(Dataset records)
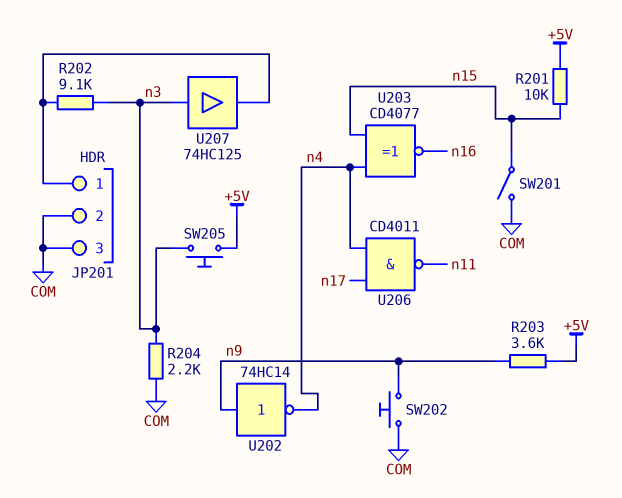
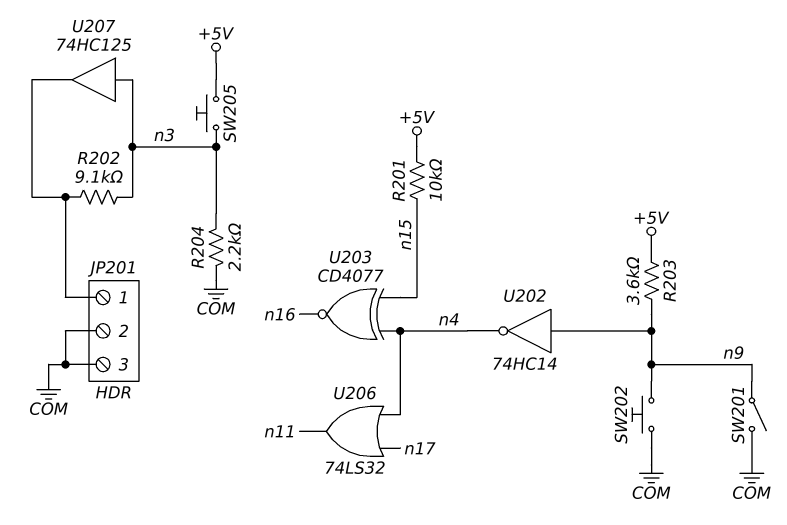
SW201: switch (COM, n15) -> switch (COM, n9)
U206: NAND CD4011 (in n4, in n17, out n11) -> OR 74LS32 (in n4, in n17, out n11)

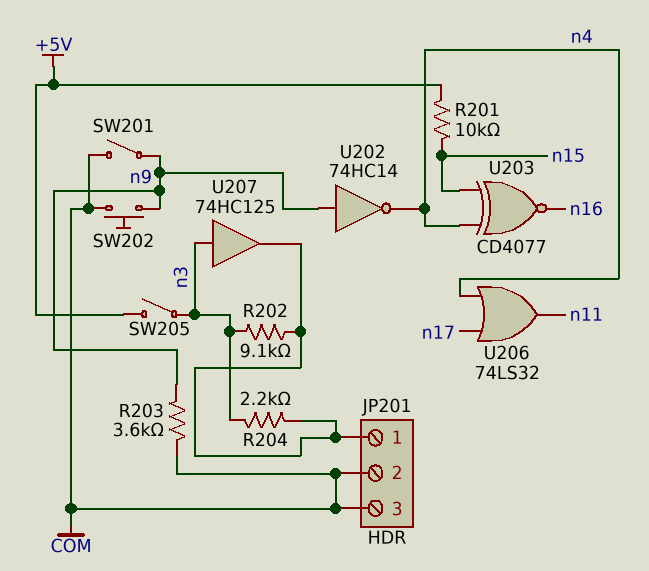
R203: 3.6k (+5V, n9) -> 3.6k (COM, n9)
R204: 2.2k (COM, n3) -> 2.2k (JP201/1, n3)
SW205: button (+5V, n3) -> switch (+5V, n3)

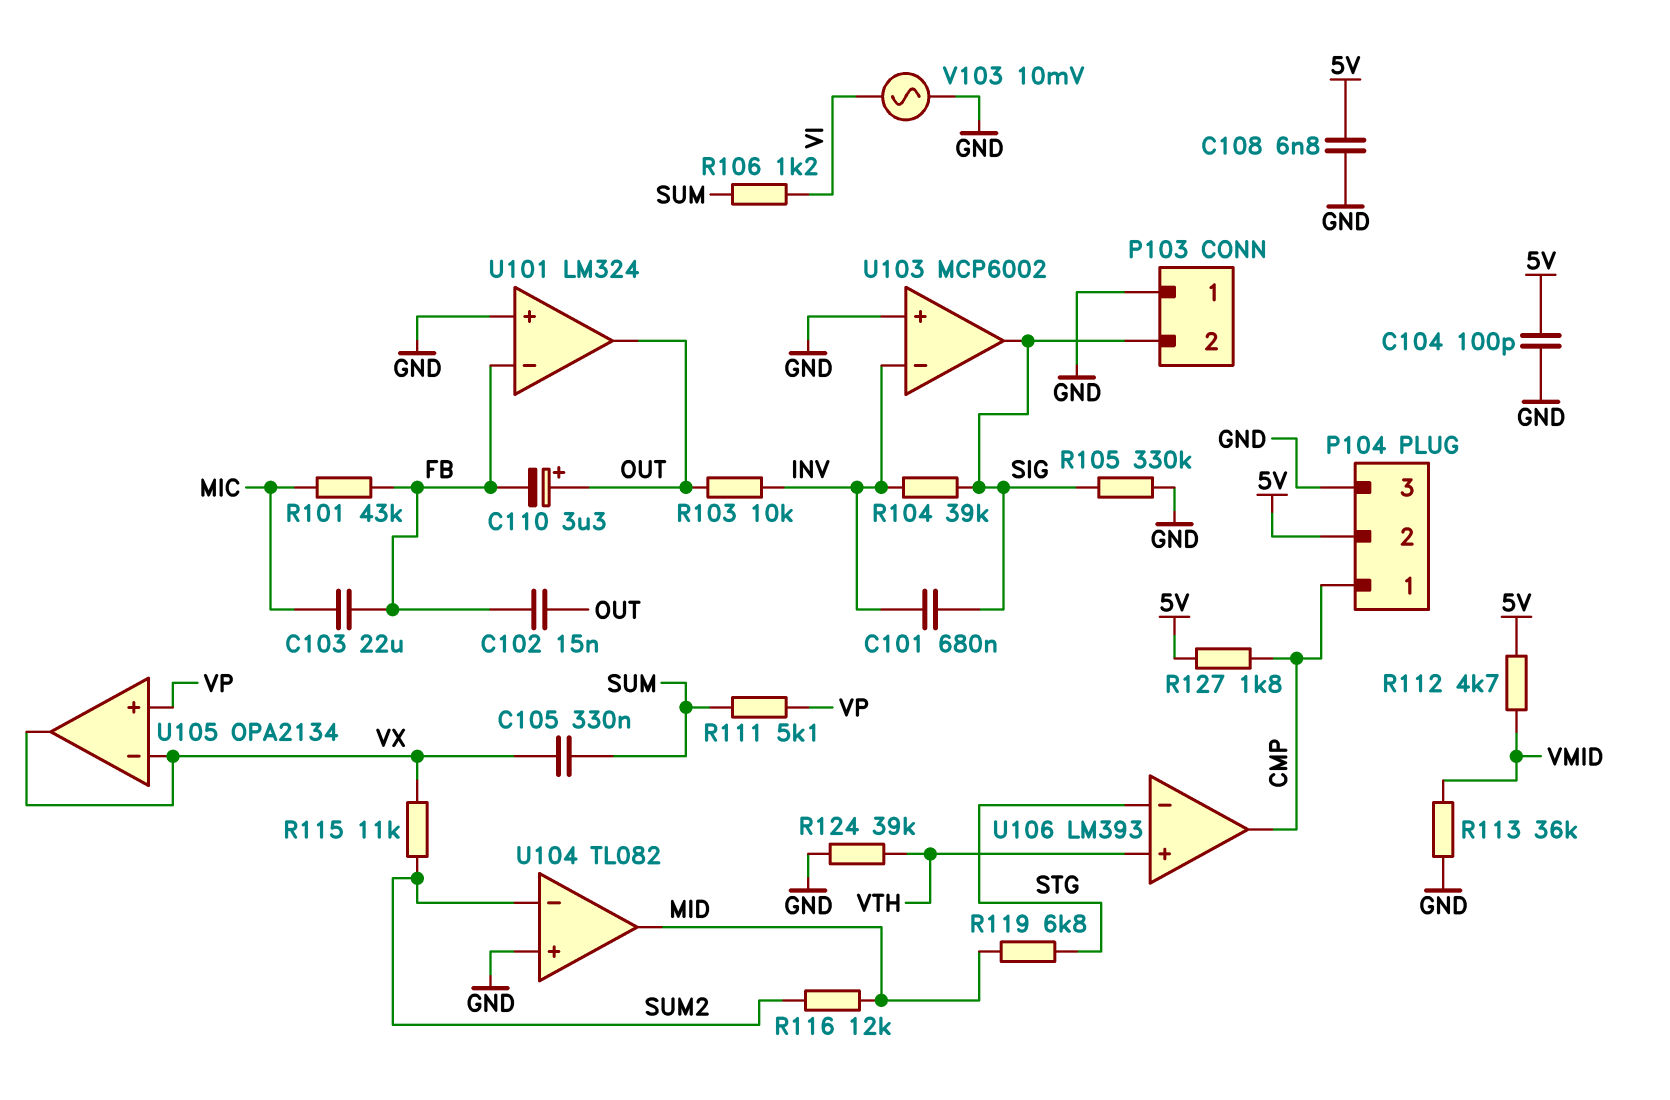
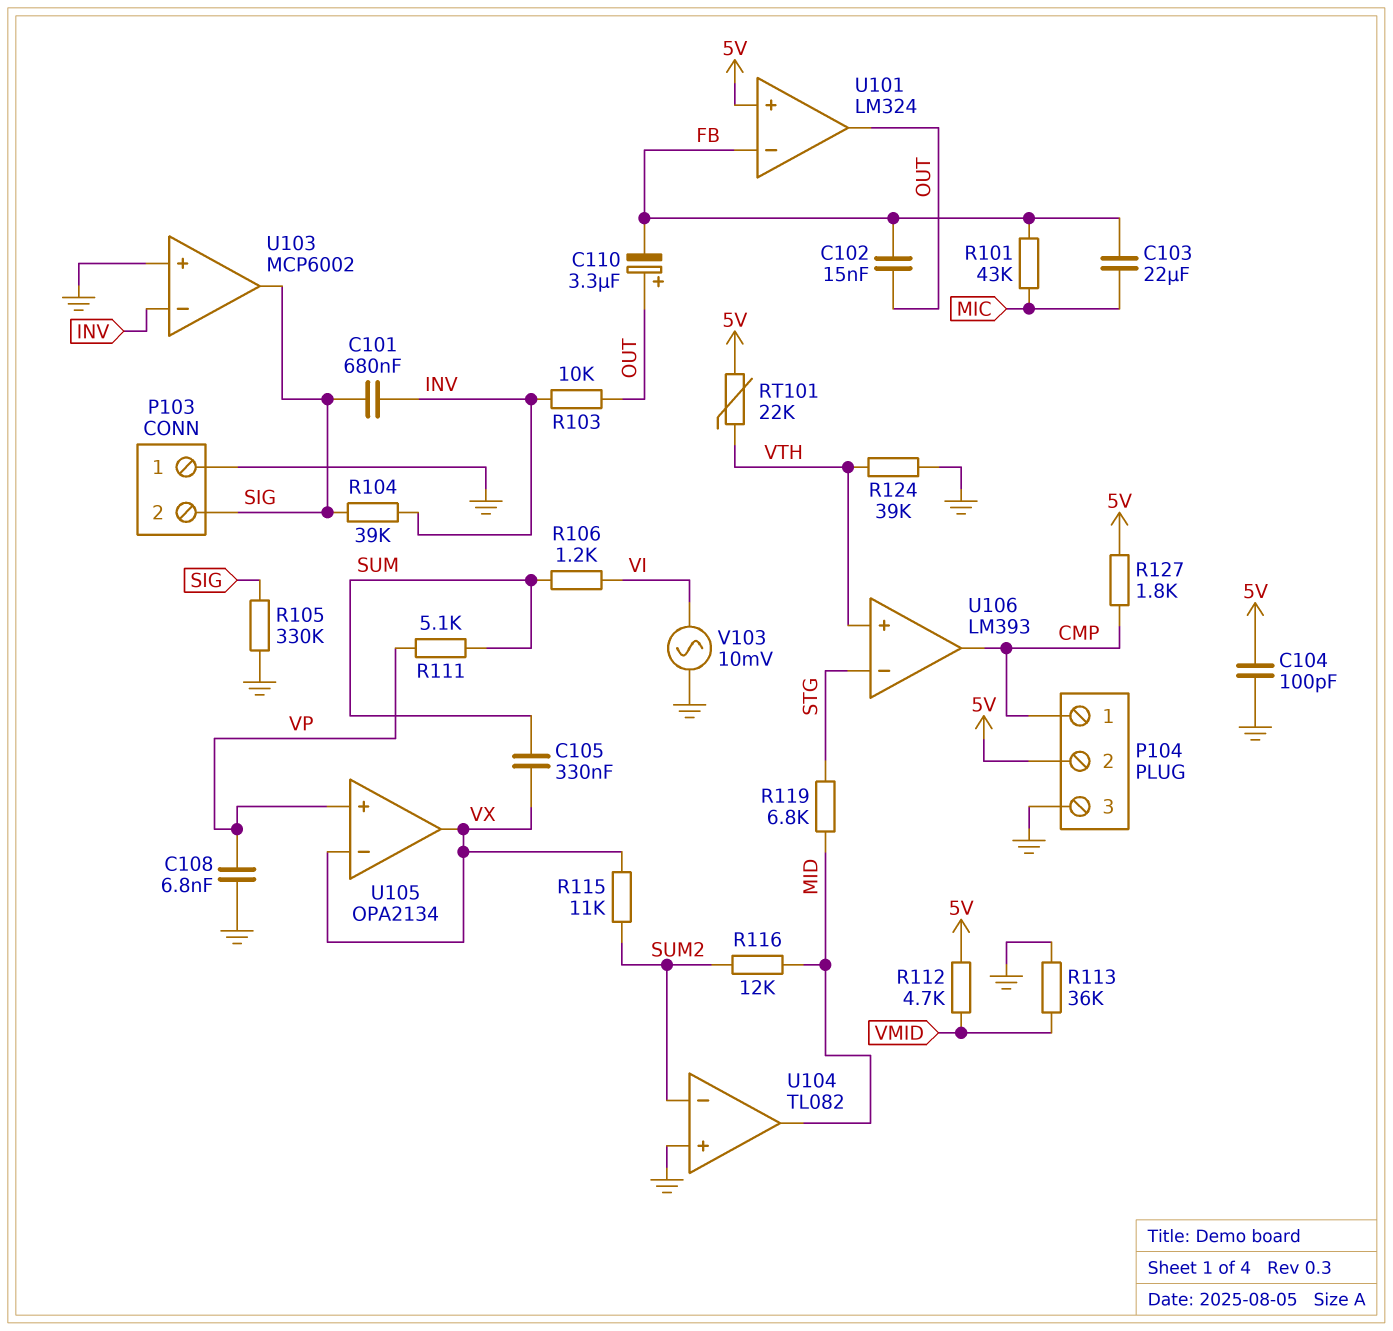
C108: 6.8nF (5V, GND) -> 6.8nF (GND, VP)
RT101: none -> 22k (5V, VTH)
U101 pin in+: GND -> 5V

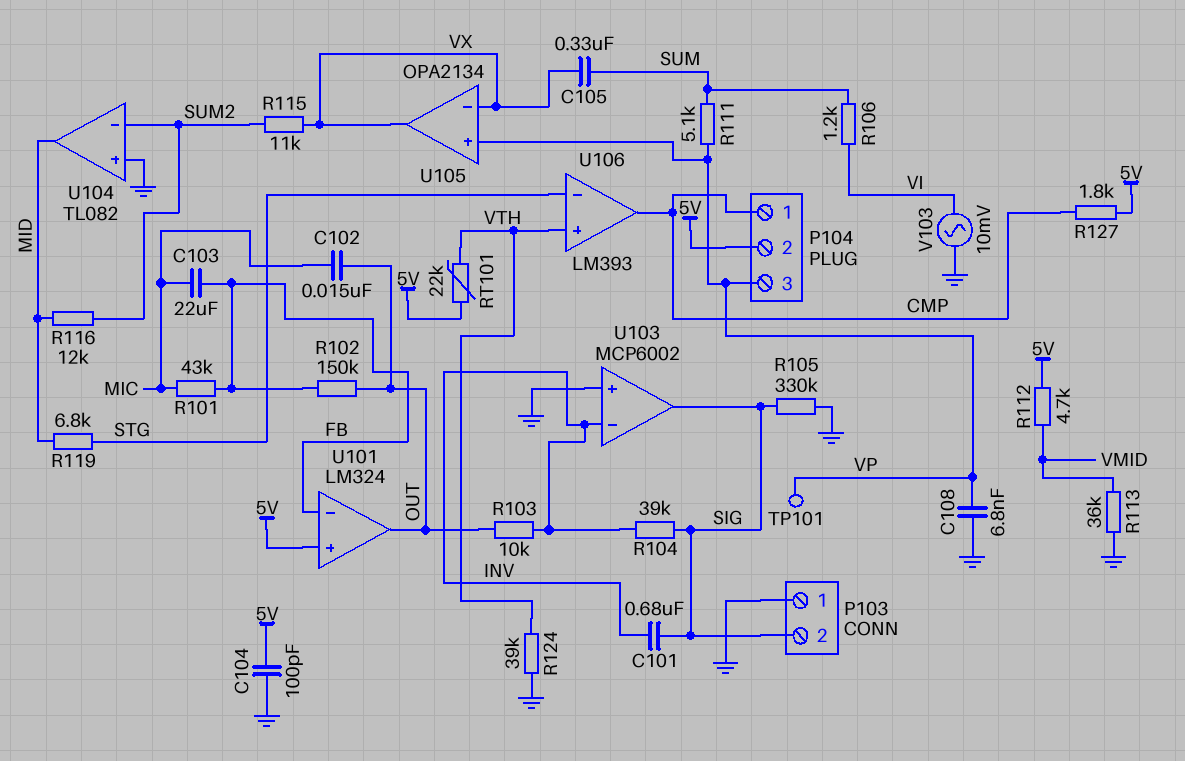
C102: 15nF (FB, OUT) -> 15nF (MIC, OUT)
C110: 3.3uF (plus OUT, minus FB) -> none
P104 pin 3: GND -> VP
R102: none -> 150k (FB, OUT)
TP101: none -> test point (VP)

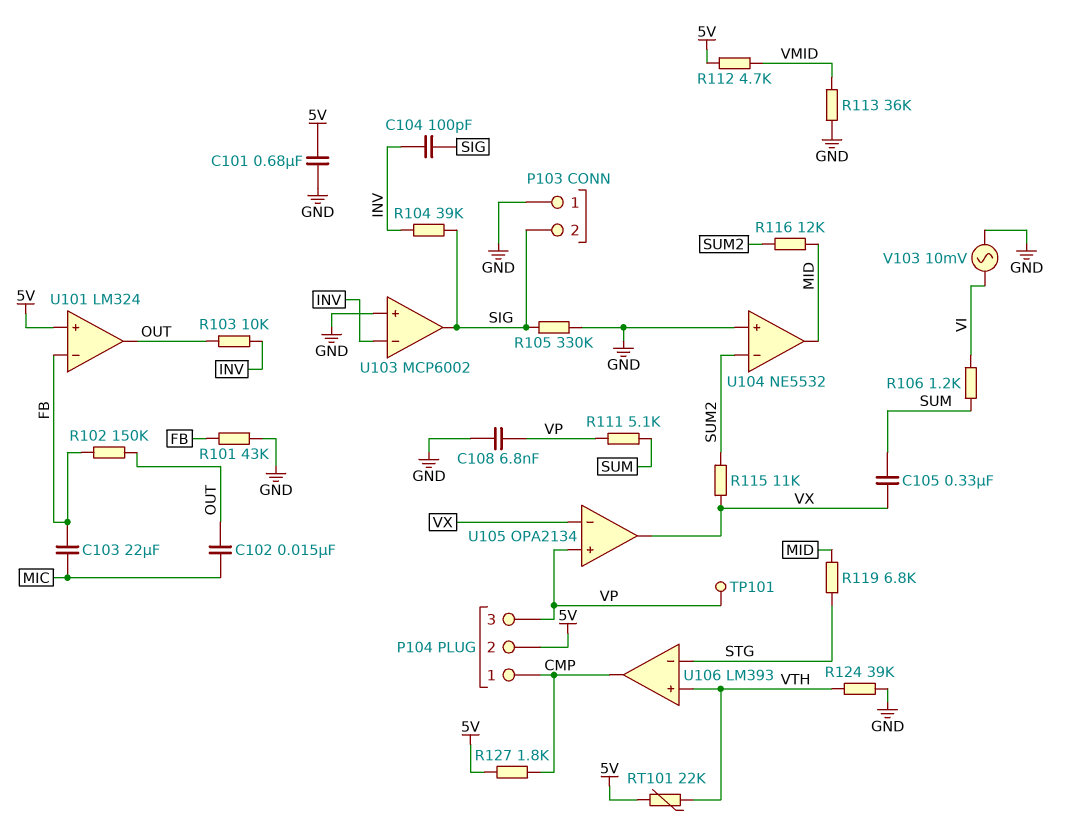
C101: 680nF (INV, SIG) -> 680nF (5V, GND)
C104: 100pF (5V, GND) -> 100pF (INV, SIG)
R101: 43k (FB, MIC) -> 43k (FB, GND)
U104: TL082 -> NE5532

## Assigned task
Determine how many lines of the entries hold "switch", and reply with that number only.

## Task output
2